• TASK INSTRUCTIONS
The finished copy must match the records exactly, except that it contains no pictures.

Stored dataset items:
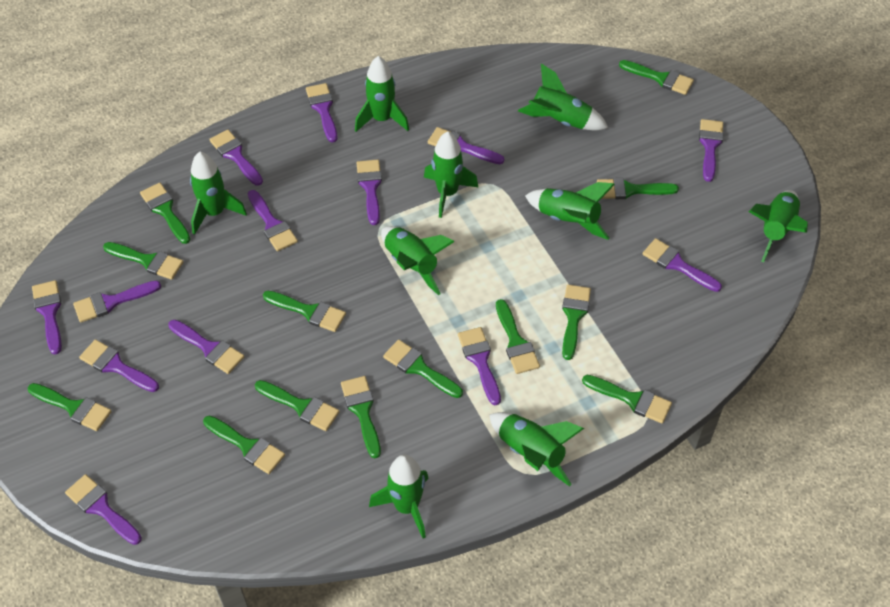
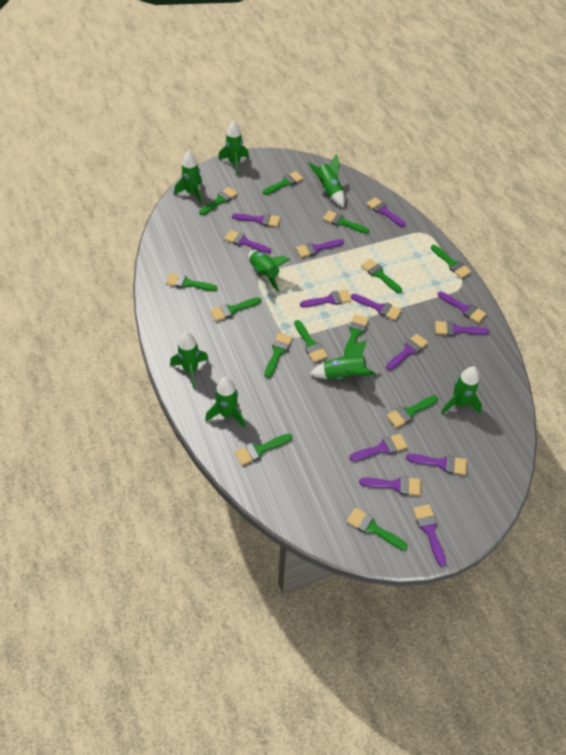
green rocket: 9 -> 8

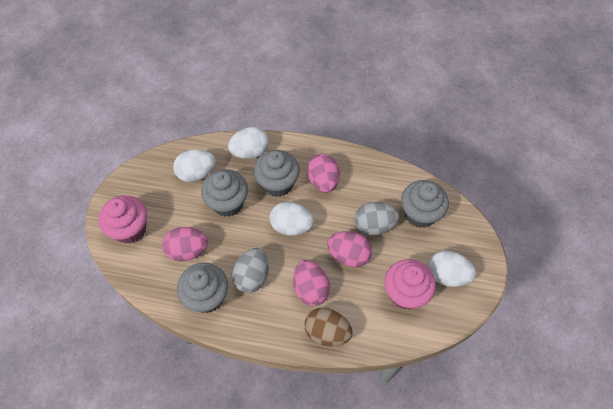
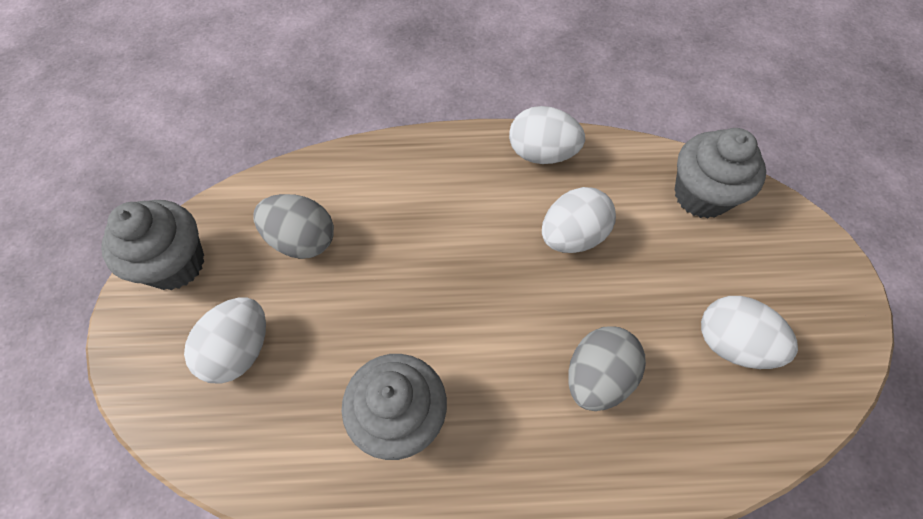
brown egg: 1 -> 0
grey cupcake: 4 -> 3
pink cupcake: 2 -> 0
pink egg: 4 -> 0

• FINISHED EXERCISE
green rocket: 9 -> 8

brown egg: 1 -> 0
grey cupcake: 4 -> 3
pink cupcake: 2 -> 0
pink egg: 4 -> 0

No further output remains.